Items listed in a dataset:
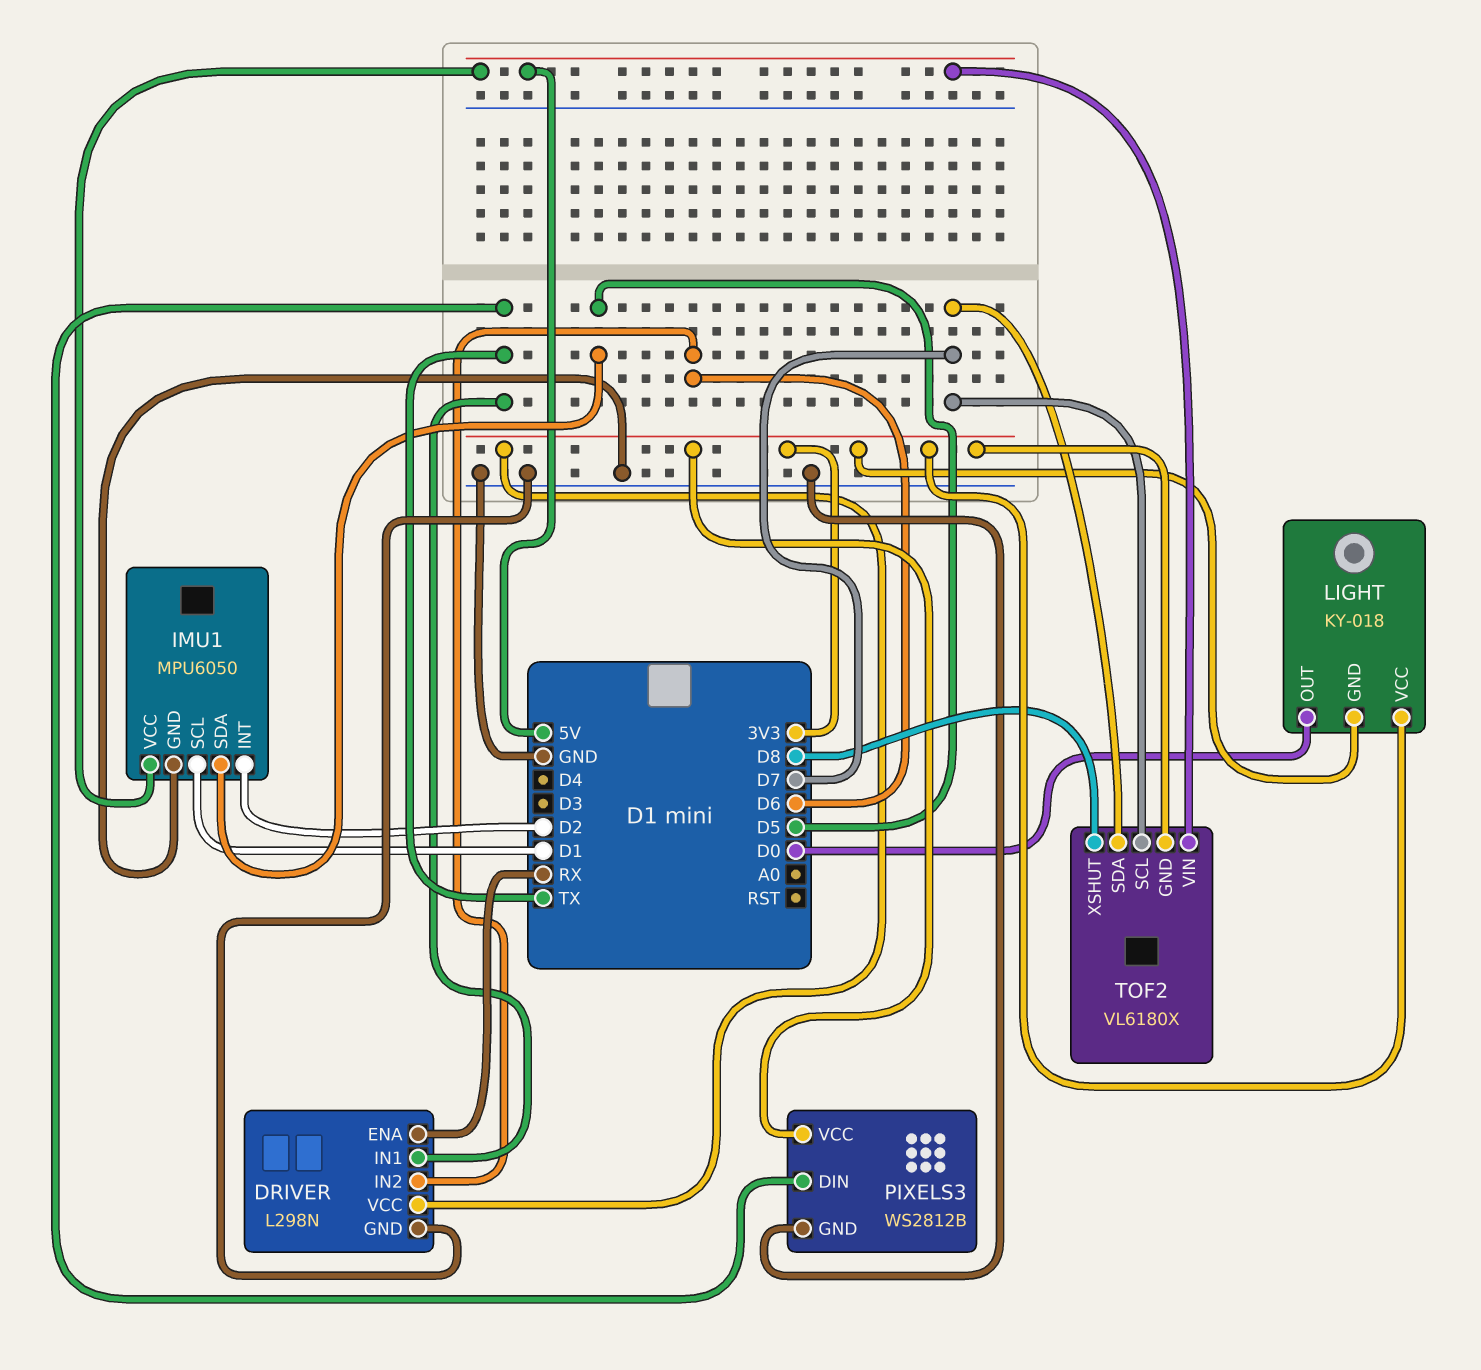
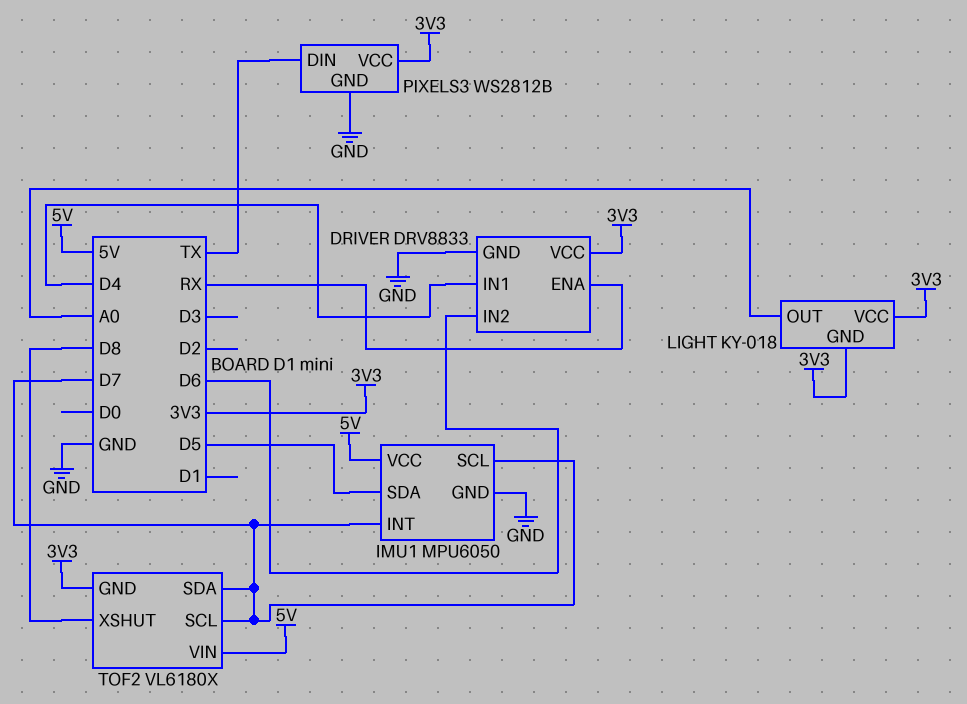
DRIVER: L298N -> DRV8833
DRIVER pin IN1: TX -> D4
IMU1 pin INT: D2 -> D7
IMU1 pin SCL: D1 -> D7
LIGHT pin OUT: D0 -> A0

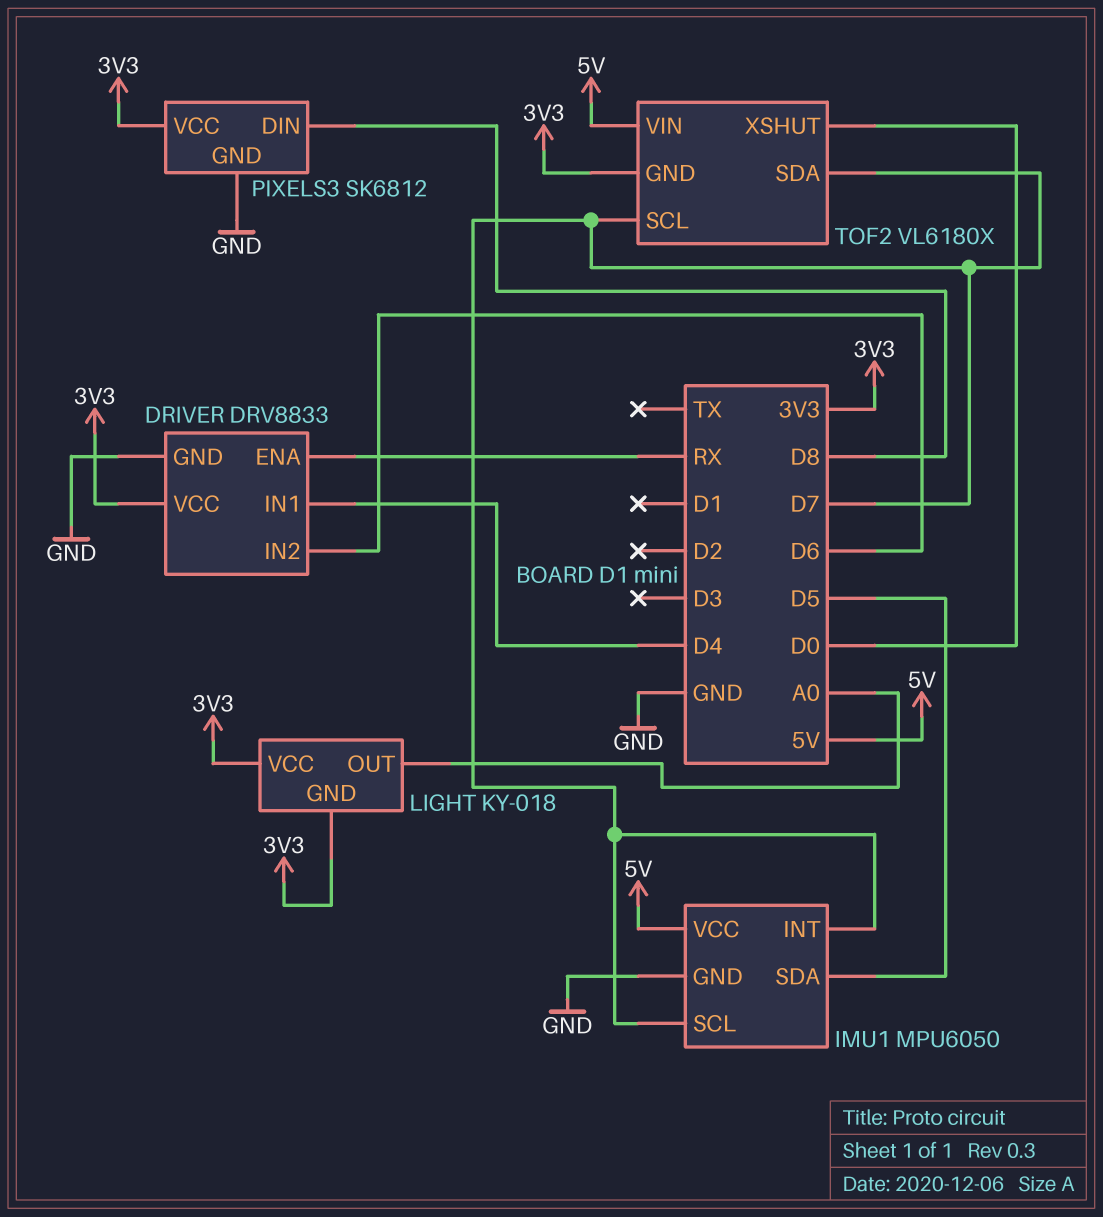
PIXELS3: WS2812B -> SK6812
PIXELS3 pin DIN: TX -> D8
TOF2 pin XSHUT: D8 -> D0

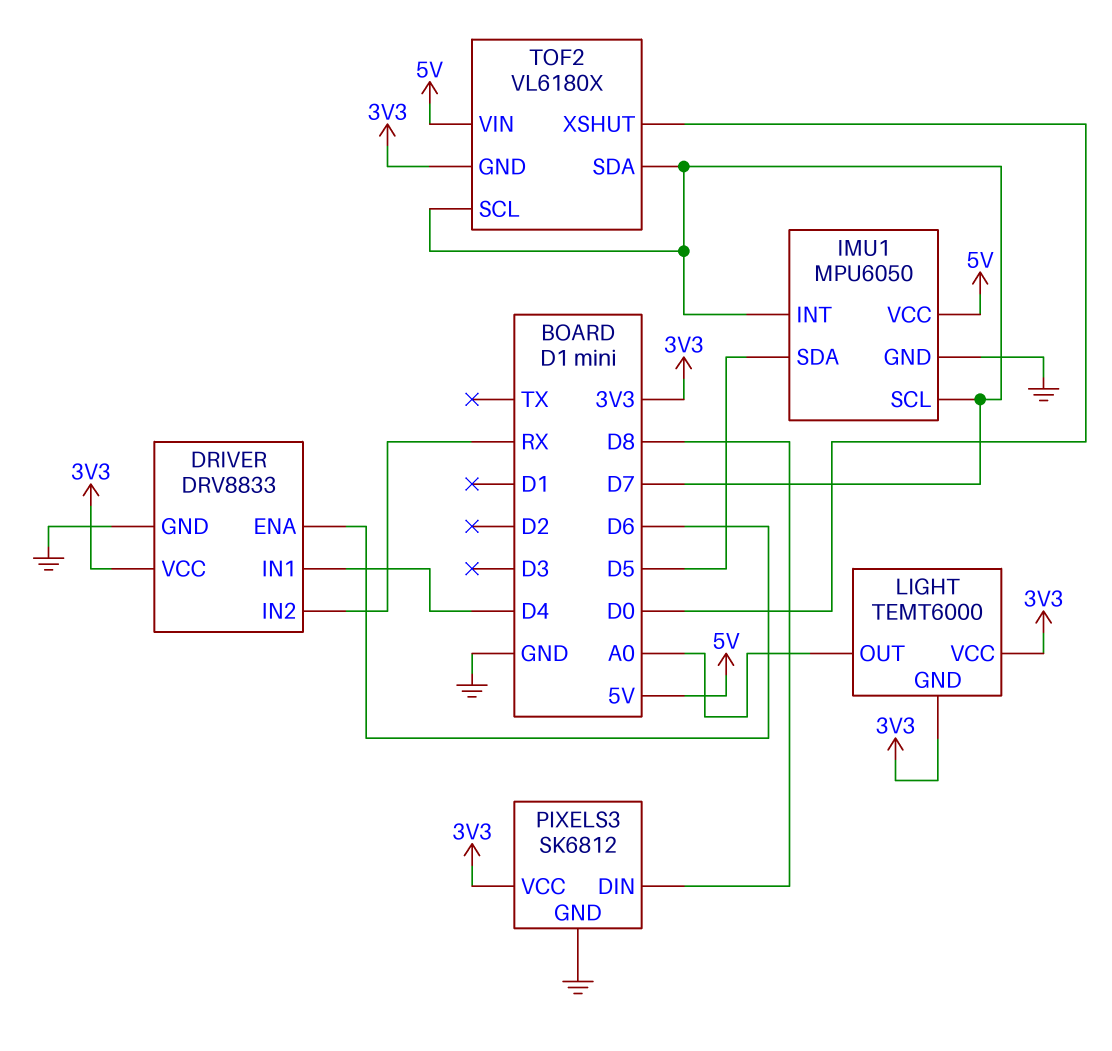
DRIVER pin ENA: RX -> D6
DRIVER pin IN2: D6 -> RX
LIGHT: KY-018 -> TEMT6000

EXERCISE PROMPT: Output each record above word for word, leaving out images.

EXERCISE RESULT:
DRIVER: L298N -> DRV8833
DRIVER pin IN1: TX -> D4
IMU1 pin INT: D2 -> D7
IMU1 pin SCL: D1 -> D7
LIGHT pin OUT: D0 -> A0

PIXELS3: WS2812B -> SK6812
PIXELS3 pin DIN: TX -> D8
TOF2 pin XSHUT: D8 -> D0

DRIVER pin ENA: RX -> D6
DRIVER pin IN2: D6 -> RX
LIGHT: KY-018 -> TEMT6000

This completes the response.